# WHAT IS EXPECTED
Print all of the records below word for word, leaving out the pictures.

(Spatial reasoning records)
** Begin **

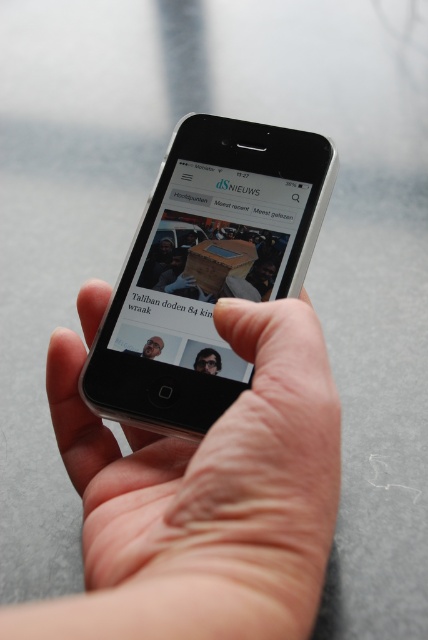
What do you see at coordinates (205, 268) in the screenshot? The width and height of the screenshot is (428, 640). I see `silver metallic smartphone at center` at bounding box center [205, 268].

Can you confirm if silver metallic smartphone at center is shorter than matte black glasses at center?

In fact, silver metallic smartphone at center may be taller than matte black glasses at center.

Between point (232, 120) and point (202, 368), which one is positioned in front?

Point (202, 368) is more forward.

Identify the location of silver metallic smartphone at center. The height and width of the screenshot is (640, 428). (205, 268).

Based on the photo, does skinny white hand at center have a lesser height compared to matte black glasses at center?

Incorrect, skinny white hand at center's height does not fall short of matte black glasses at center's.

Is skinny white hand at center positioned in front of matte black glasses at center?

Yes, it is in front of matte black glasses at center.

What do you see at coordinates (207, 496) in the screenshot? I see `skinny white hand at center` at bounding box center [207, 496].

The width and height of the screenshot is (428, 640). Find the location of `skinny white hand at center`. skinny white hand at center is located at coordinates (207, 496).

Does point (225, 618) lie in front of point (155, 355)?

Yes, it is in front of point (155, 355).

Which of these two, skinny white hand at center or silver metallic smartphone at center, stands taller?

silver metallic smartphone at center

Describe the element at coordinates (207, 496) in the screenshot. I see `skinny white hand at center` at that location.

Identify the location of skinny white hand at center. (207, 496).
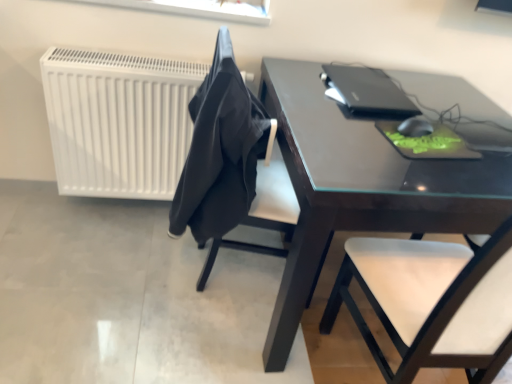
I want to click on free space to the left of black fabric chair at center, so click(147, 264).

** End **

# IN RESPONSE
What do you see at coordinates (205, 268) in the screenshot? The width and height of the screenshot is (428, 640). I see `silver metallic smartphone at center` at bounding box center [205, 268].

Can you confirm if silver metallic smartphone at center is shorter than matte black glasses at center?

In fact, silver metallic smartphone at center may be taller than matte black glasses at center.

Between point (232, 120) and point (202, 368), which one is positioned in front?

Point (202, 368) is more forward.

Identify the location of silver metallic smartphone at center. The height and width of the screenshot is (640, 428). (205, 268).

Based on the photo, does skinny white hand at center have a lesser height compared to matte black glasses at center?

Incorrect, skinny white hand at center's height does not fall short of matte black glasses at center's.

Is skinny white hand at center positioned in front of matte black glasses at center?

Yes, it is in front of matte black glasses at center.

What do you see at coordinates (207, 496) in the screenshot? I see `skinny white hand at center` at bounding box center [207, 496].

The width and height of the screenshot is (428, 640). Find the location of `skinny white hand at center`. skinny white hand at center is located at coordinates (207, 496).

Does point (225, 618) lie in front of point (155, 355)?

Yes, it is in front of point (155, 355).

Which of these two, skinny white hand at center or silver metallic smartphone at center, stands taller?

silver metallic smartphone at center

Describe the element at coordinates (207, 496) in the screenshot. I see `skinny white hand at center` at that location.

Identify the location of skinny white hand at center. (207, 496).
I want to click on free space to the left of black fabric chair at center, so click(147, 264).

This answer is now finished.